*Task statement*: Exactly the lines below, starting with the one containing "SONAR pin ECHO: GP14 -> GP8" and going on through the one containing "TFT pin SDI: D7 -> A5", must be reproduced, both ends included, and no pictures with them.

*Data provided*:
-=-=-=-=-

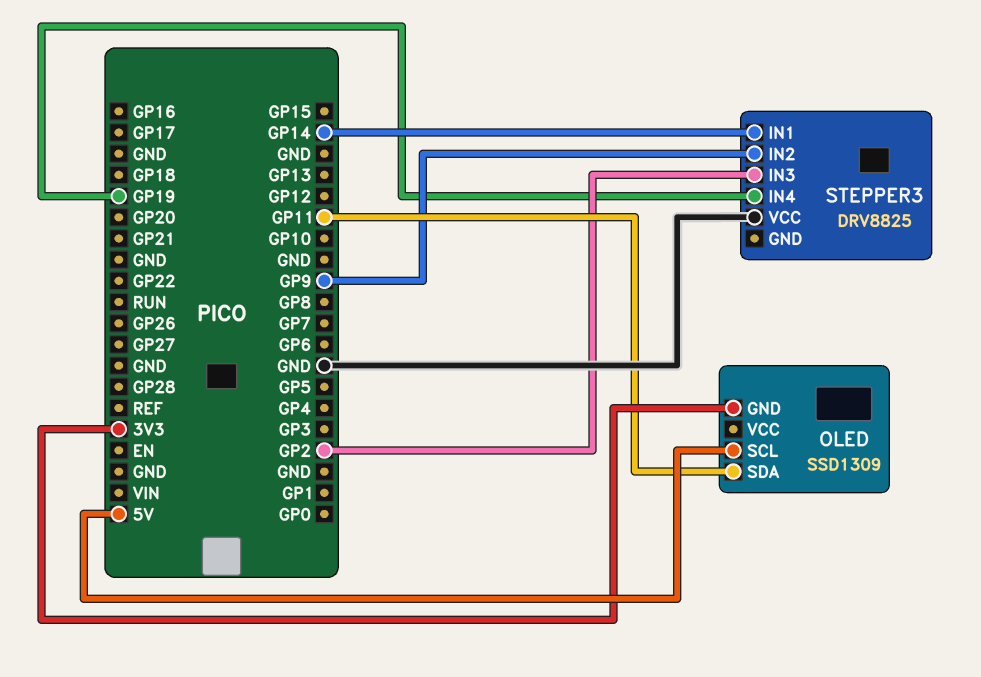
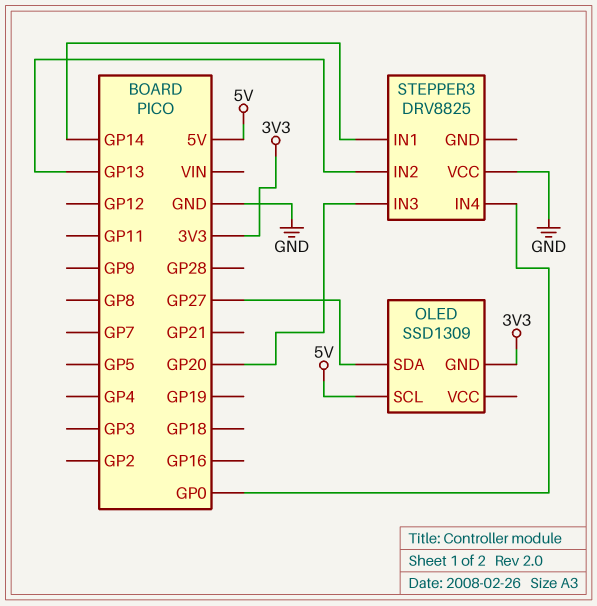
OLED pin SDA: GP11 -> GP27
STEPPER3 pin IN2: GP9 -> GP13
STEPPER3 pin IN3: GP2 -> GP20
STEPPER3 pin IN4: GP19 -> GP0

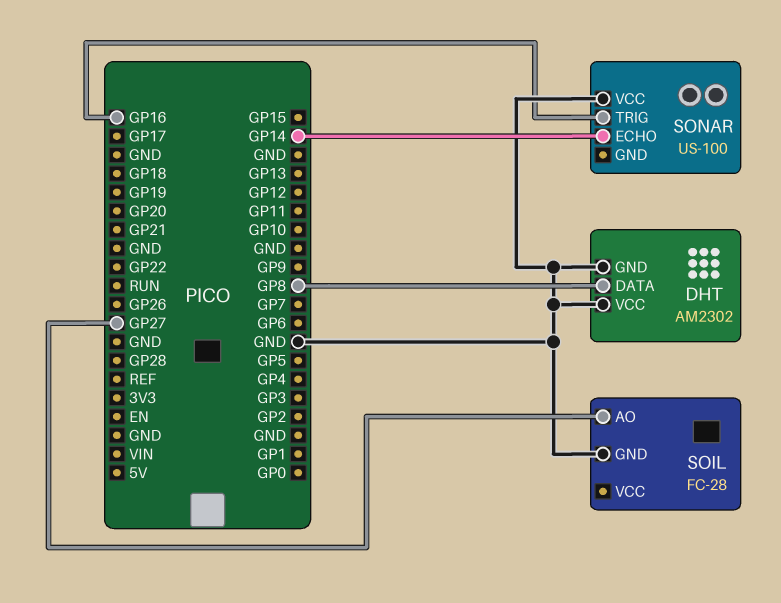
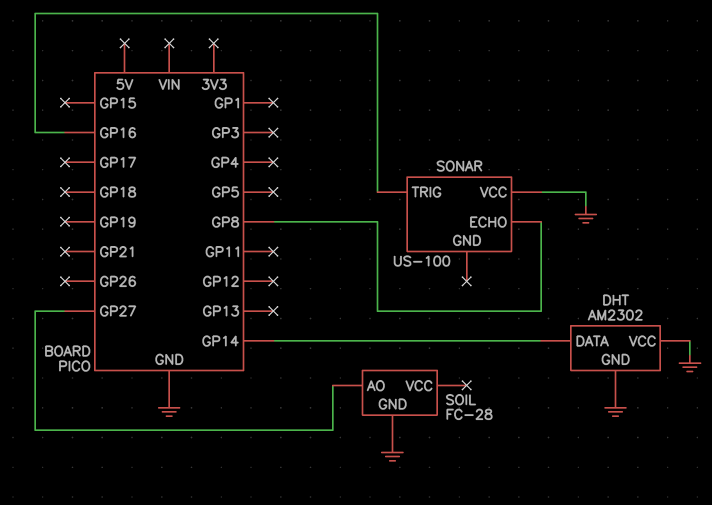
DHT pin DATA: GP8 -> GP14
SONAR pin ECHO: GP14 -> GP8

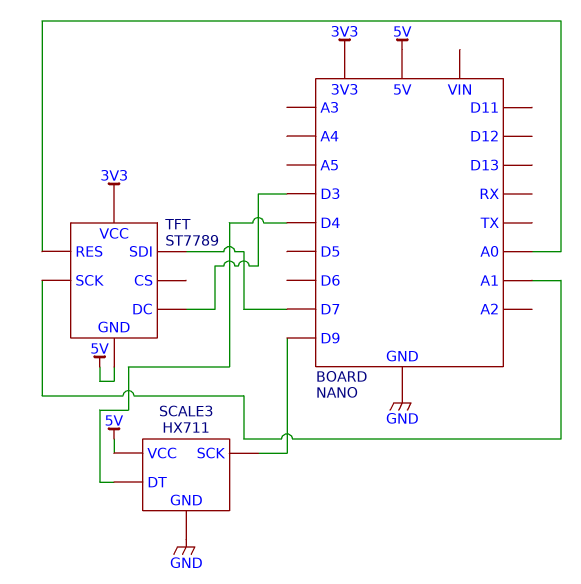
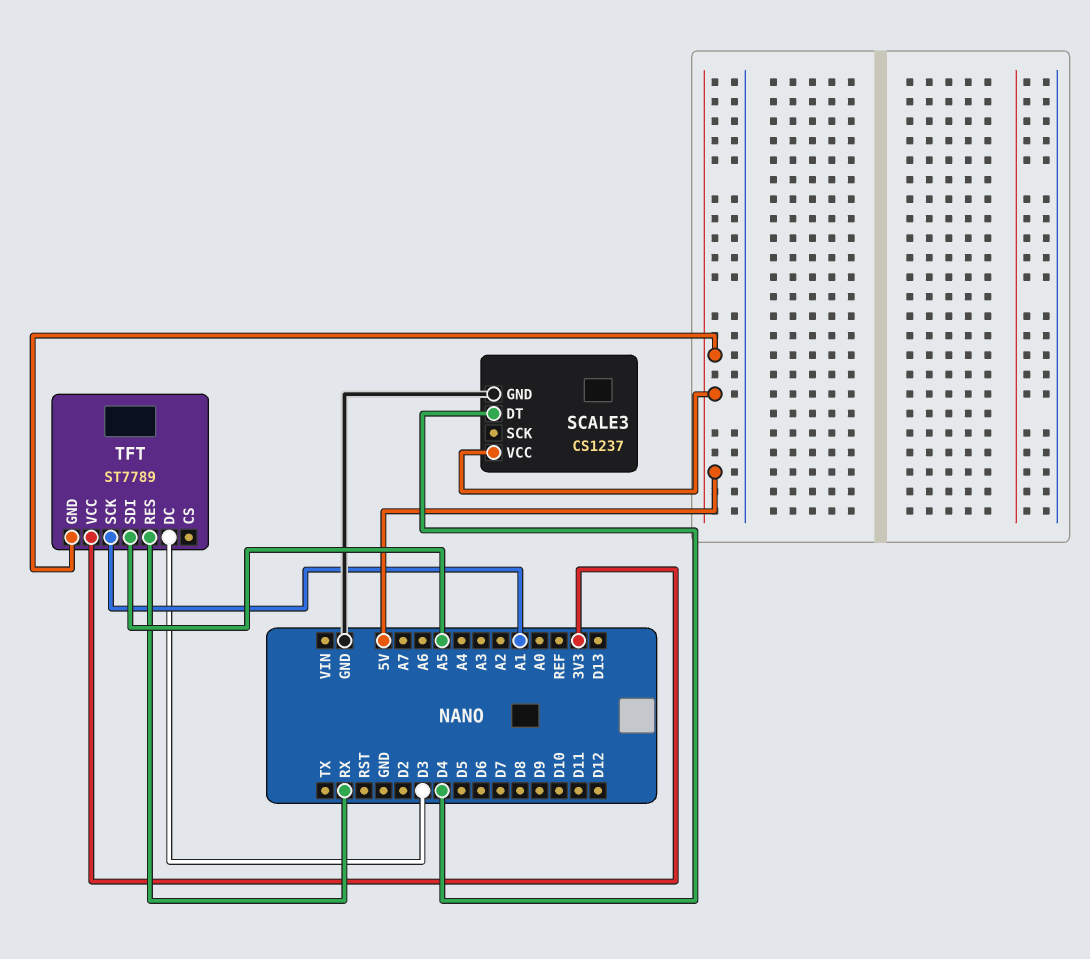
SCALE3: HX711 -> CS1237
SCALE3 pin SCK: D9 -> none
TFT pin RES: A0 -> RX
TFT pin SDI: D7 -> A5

-=-=-=-=-

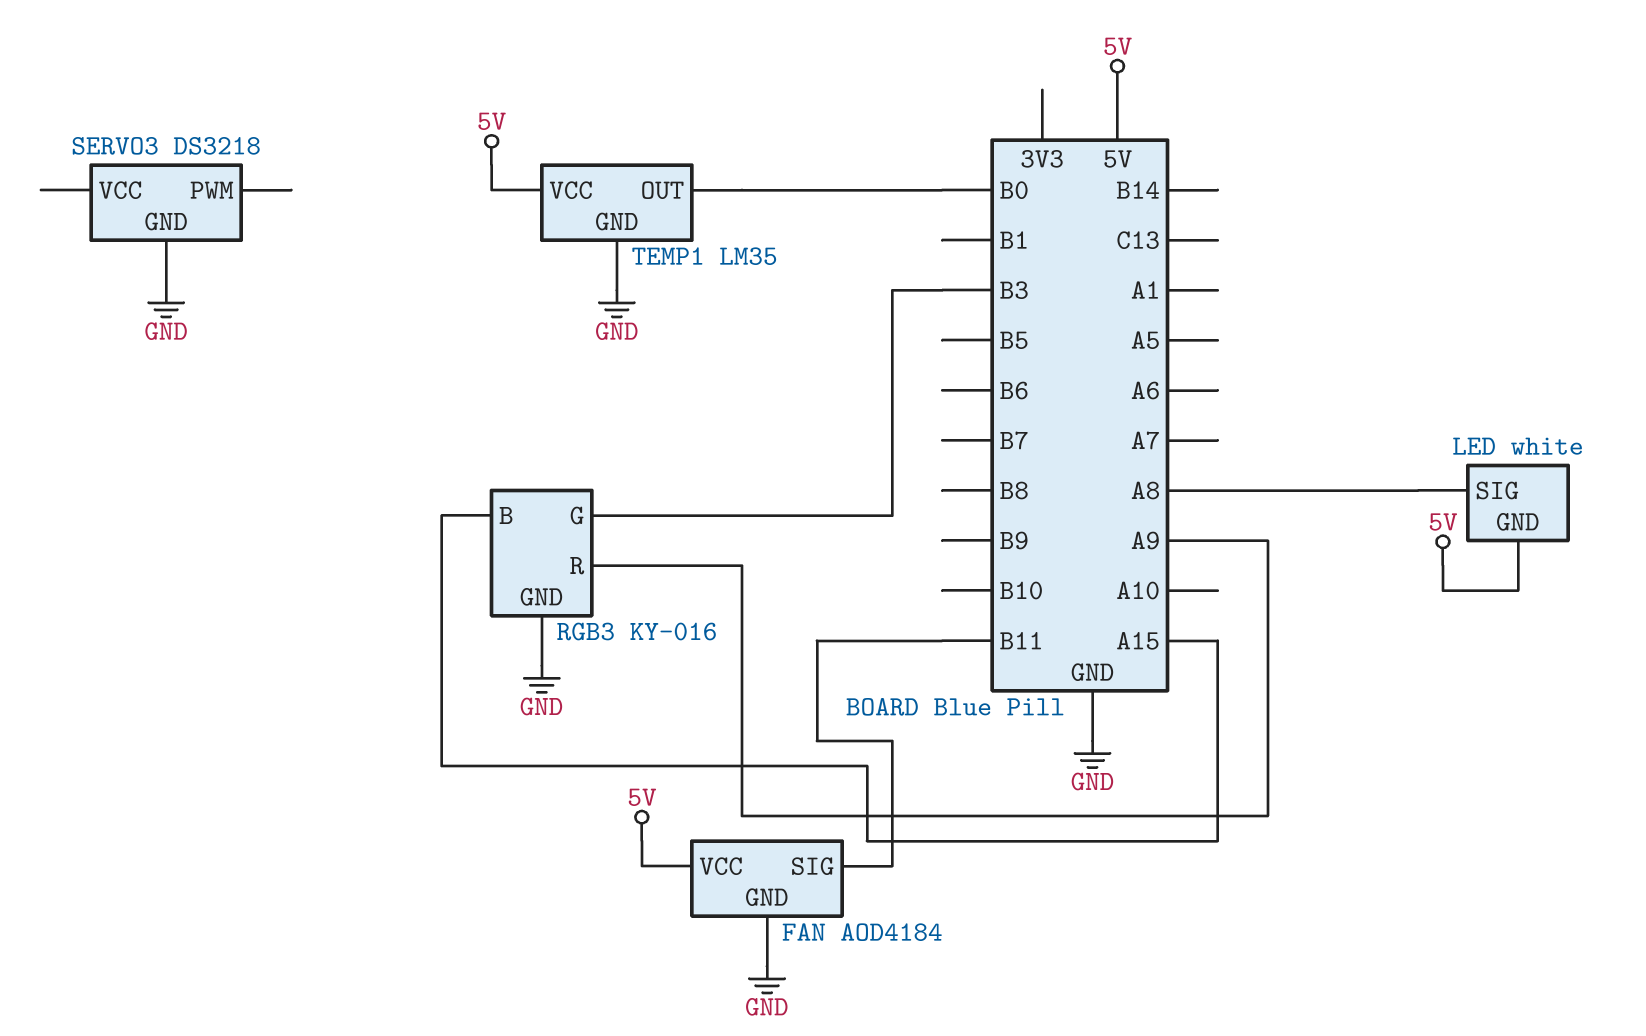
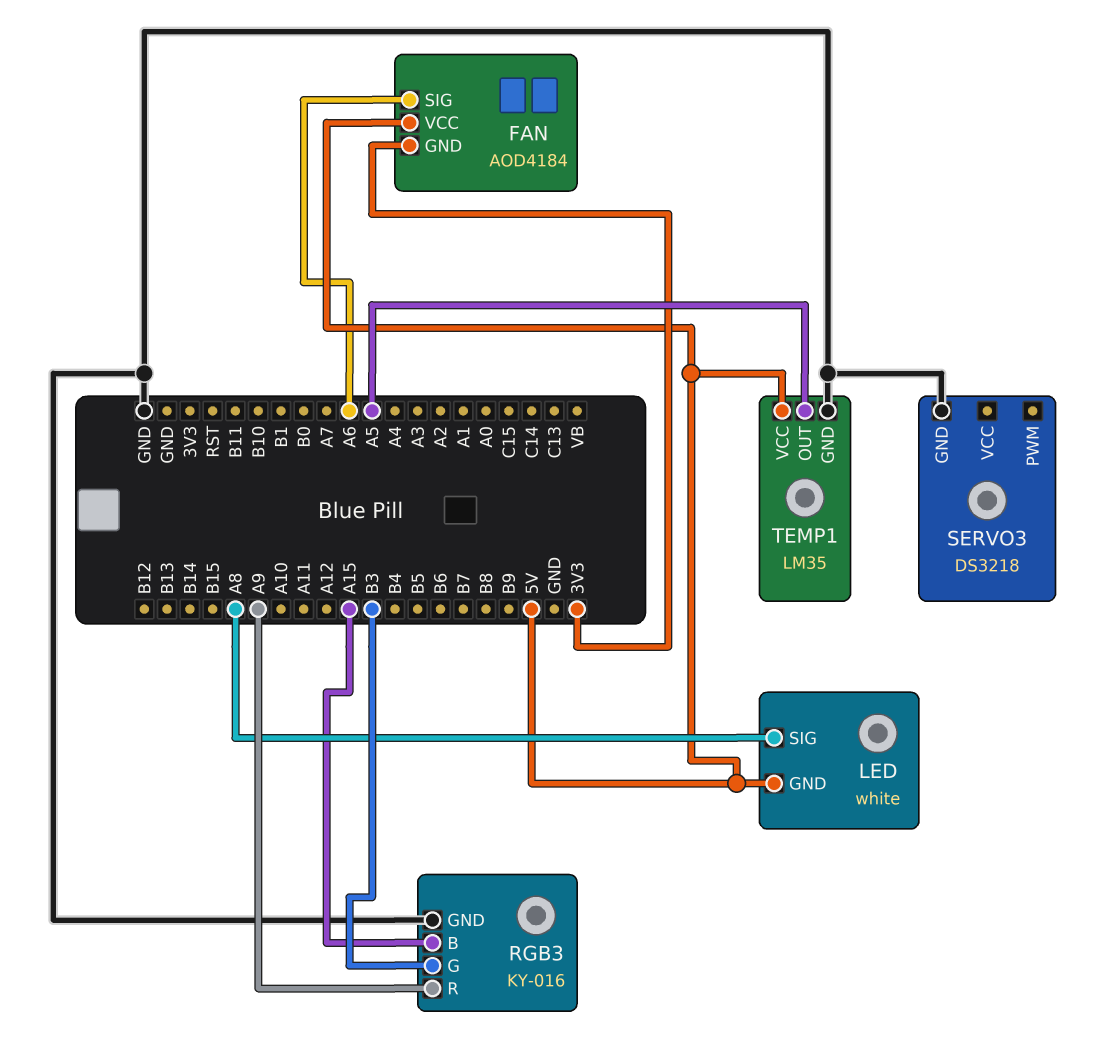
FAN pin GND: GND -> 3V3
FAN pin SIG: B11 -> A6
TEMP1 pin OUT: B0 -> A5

-=-=-=-=-

*Result of this task*:
SONAR pin ECHO: GP14 -> GP8

SCALE3: HX711 -> CS1237
SCALE3 pin SCK: D9 -> none
TFT pin RES: A0 -> RX
TFT pin SDI: D7 -> A5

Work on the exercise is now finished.